RECORDS FOR THIS EXERCISE —
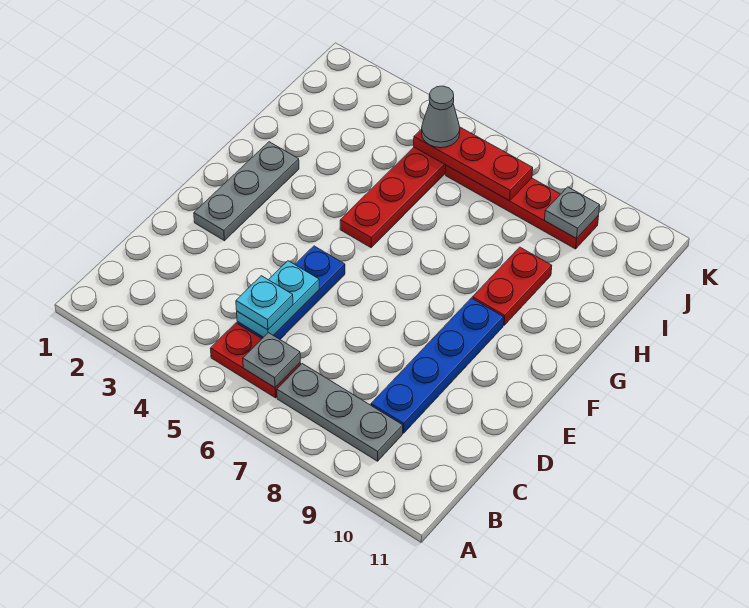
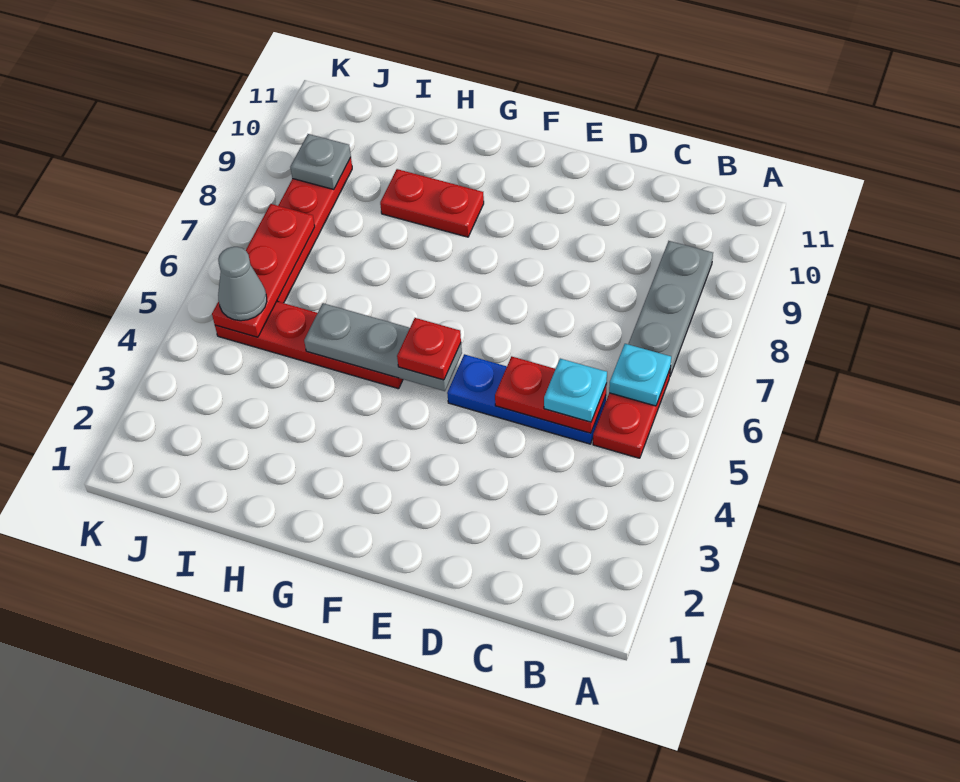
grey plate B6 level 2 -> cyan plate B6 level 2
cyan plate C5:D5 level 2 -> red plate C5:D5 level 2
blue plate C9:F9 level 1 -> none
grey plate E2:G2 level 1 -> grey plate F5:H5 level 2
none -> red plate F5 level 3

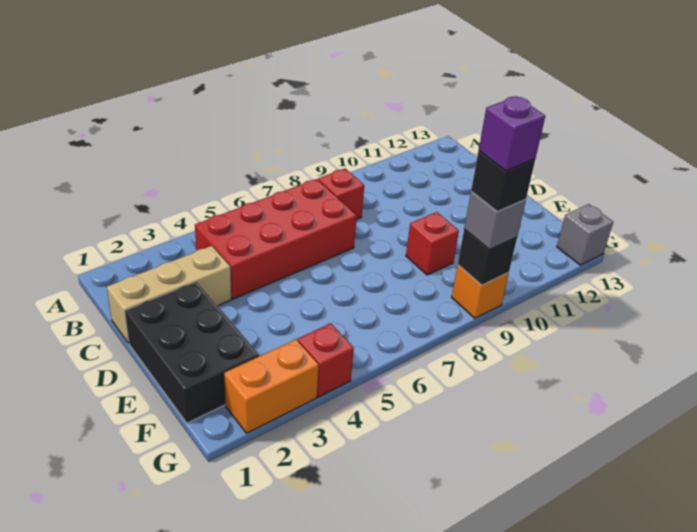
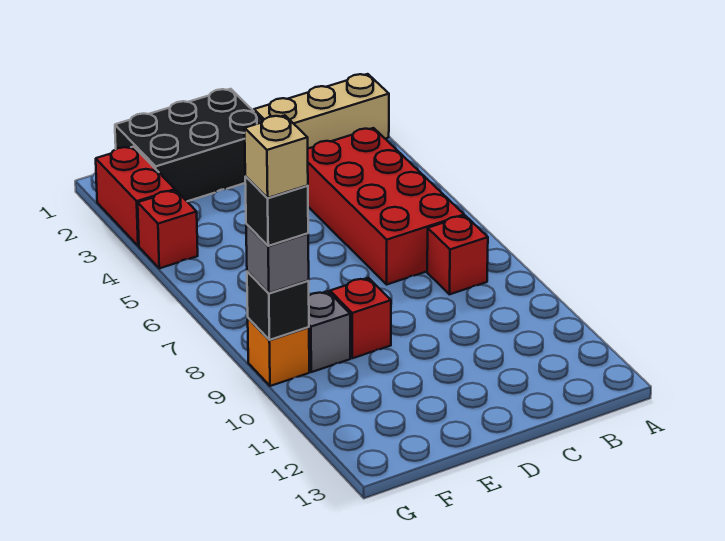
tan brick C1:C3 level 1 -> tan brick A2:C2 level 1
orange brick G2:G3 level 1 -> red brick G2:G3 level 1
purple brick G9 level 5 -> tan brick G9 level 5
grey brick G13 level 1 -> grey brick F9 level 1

WHAT IS EXPECTED — What is the number of lines in the data above that contain the word "grey"? Report the figure only.

EXERCISE OUTPUT — 3